◆ **What to produce**: Restate the records in full and exactly, with no images included.

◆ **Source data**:
+ + +

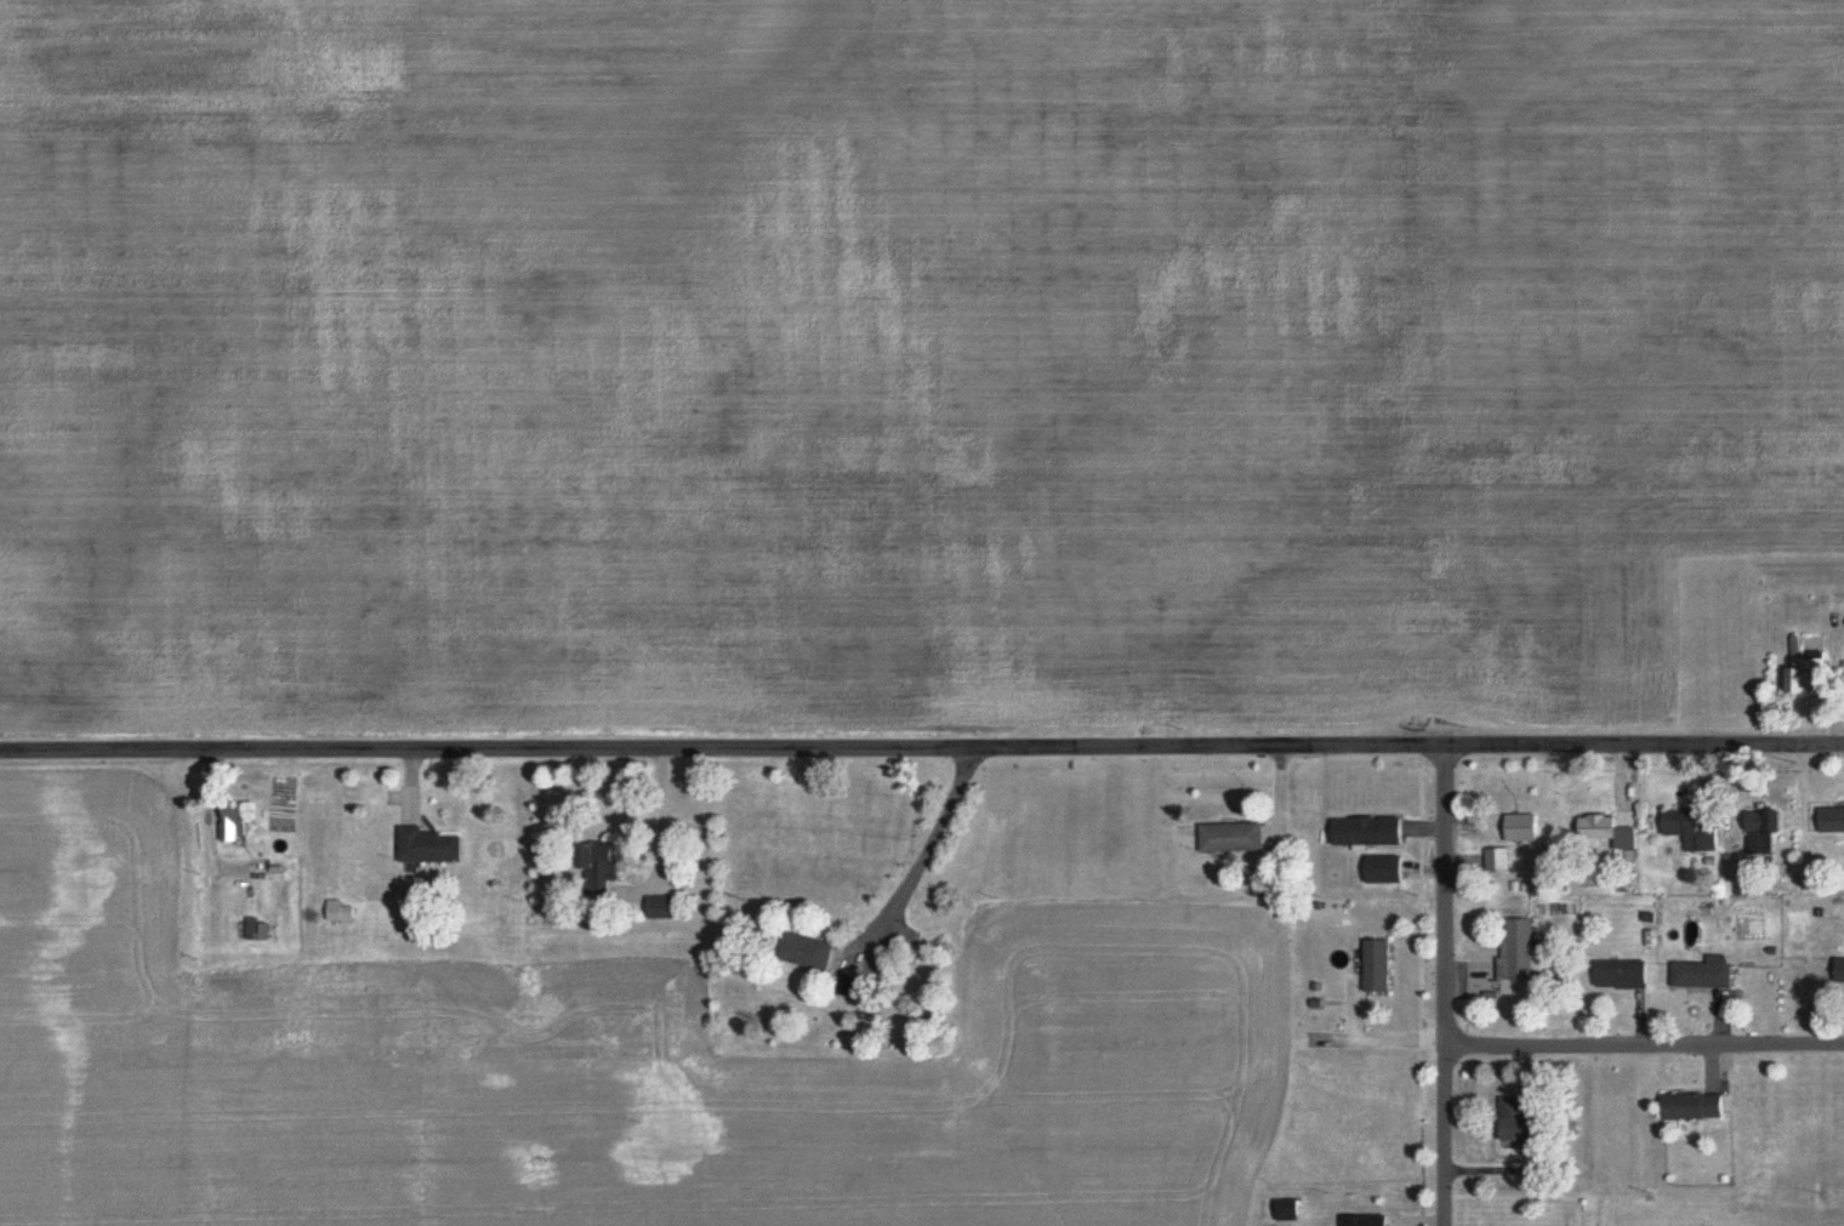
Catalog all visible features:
crop: (900, 357)
building: (1810, 676)
road: (479, 750)
road: (1401, 750)
building: (238, 820)
building: (1833, 820)
building: (1522, 828)
building: (1691, 830)
building: (1368, 831)
building: (1766, 831)
building: (1232, 837)
building: (429, 846)
building: (1496, 859)
building: (1384, 869)
building: (662, 907)
building: (1515, 951)
building: (808, 952)
building: (1377, 966)
building: (1842, 971)
building: (1703, 973)
building: (1622, 974)
building: (850, 986)
road: (1445, 988)
road: (1354, 1009)
road: (1377, 1039)
road: (1645, 1041)
crop: (591, 1071)
building: (1694, 1106)
building: (1522, 1123)
building: (1289, 1210)
building: (1366, 1220)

+ + +

◆ **Worked solution**:
Catalog all visible features:
crop: (900, 357)
building: (1810, 676)
road: (479, 750)
road: (1401, 750)
building: (238, 820)
building: (1833, 820)
building: (1522, 828)
building: (1691, 830)
building: (1368, 831)
building: (1766, 831)
building: (1232, 837)
building: (429, 846)
building: (1496, 859)
building: (1384, 869)
building: (662, 907)
building: (1515, 951)
building: (808, 952)
building: (1377, 966)
building: (1842, 971)
building: (1703, 973)
building: (1622, 974)
building: (850, 986)
road: (1445, 988)
road: (1354, 1009)
road: (1377, 1039)
road: (1645, 1041)
crop: (591, 1071)
building: (1694, 1106)
building: (1522, 1123)
building: (1289, 1210)
building: (1366, 1220)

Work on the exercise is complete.